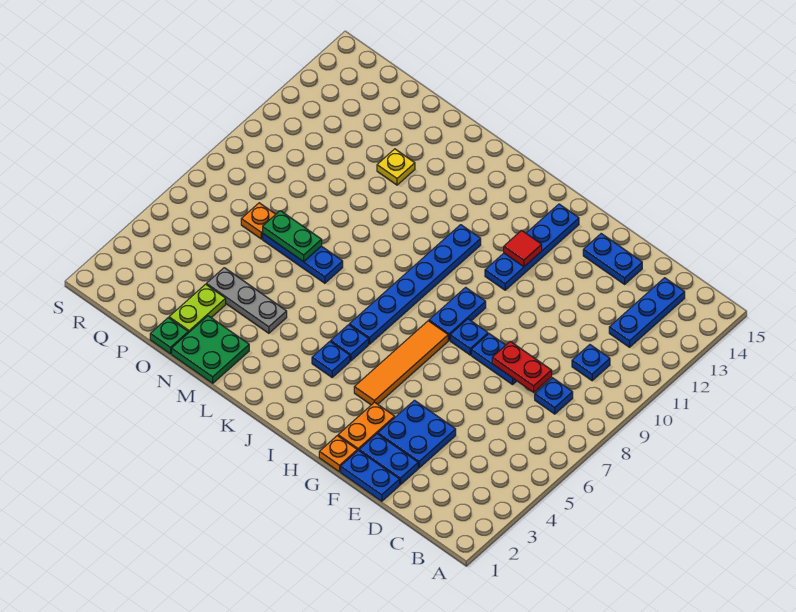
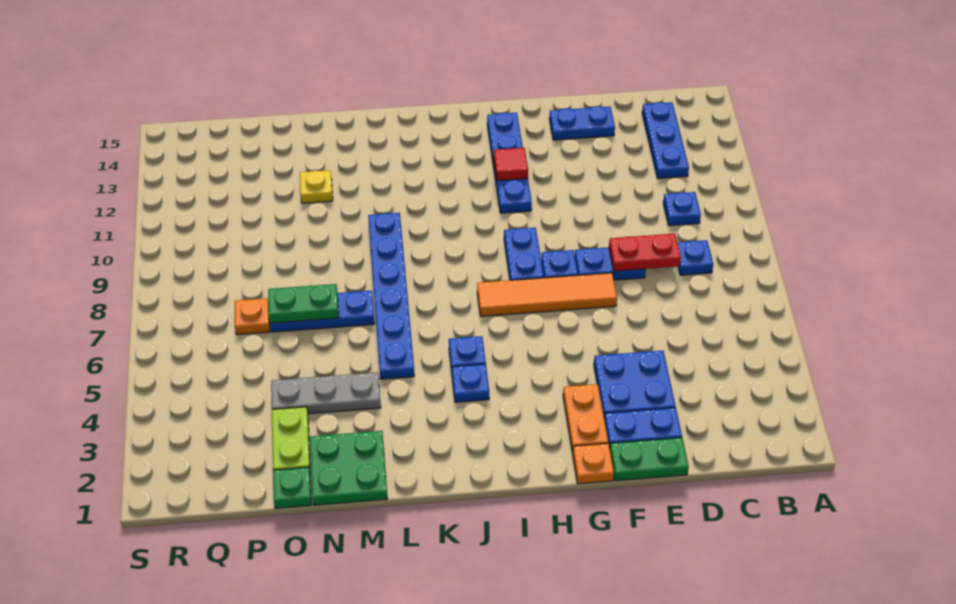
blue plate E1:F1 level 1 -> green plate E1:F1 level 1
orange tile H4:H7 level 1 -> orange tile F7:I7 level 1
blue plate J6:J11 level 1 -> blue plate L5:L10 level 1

* * *

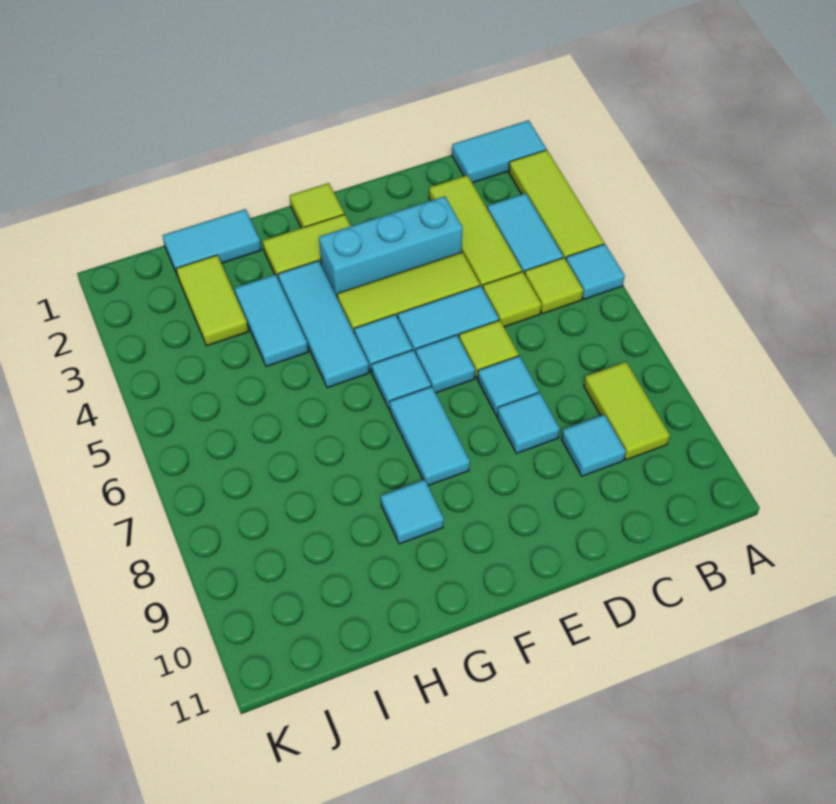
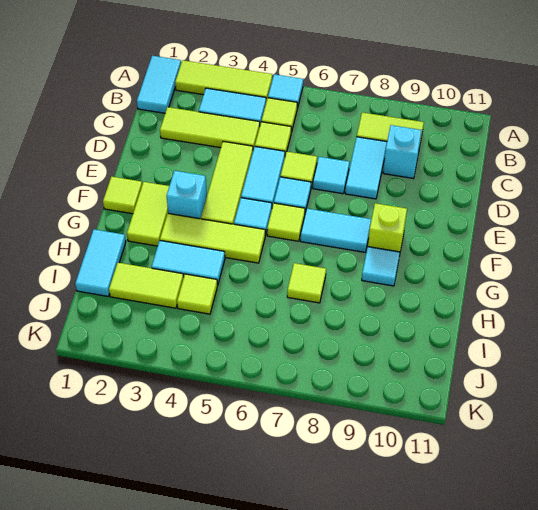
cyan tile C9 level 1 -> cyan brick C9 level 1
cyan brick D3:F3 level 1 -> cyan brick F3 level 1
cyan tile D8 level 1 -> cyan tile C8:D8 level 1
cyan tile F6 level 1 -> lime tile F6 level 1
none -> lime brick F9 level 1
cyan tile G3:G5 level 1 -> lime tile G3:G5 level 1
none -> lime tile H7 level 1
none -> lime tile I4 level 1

--

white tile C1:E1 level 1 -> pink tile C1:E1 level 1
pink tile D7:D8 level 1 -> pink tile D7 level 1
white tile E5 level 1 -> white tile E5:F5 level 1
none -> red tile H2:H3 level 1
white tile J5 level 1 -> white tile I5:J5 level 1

▸ **Exercise directions**
For this task, write out exactly the lines of the entries above, starting at the line with "pink tile D7:D8" and ending at the line with "white tile J5", both included, and no others.

▸ **Result of this task**
pink tile D7:D8 level 1 -> pink tile D7 level 1
white tile E5 level 1 -> white tile E5:F5 level 1
none -> red tile H2:H3 level 1
white tile J5 level 1 -> white tile I5:J5 level 1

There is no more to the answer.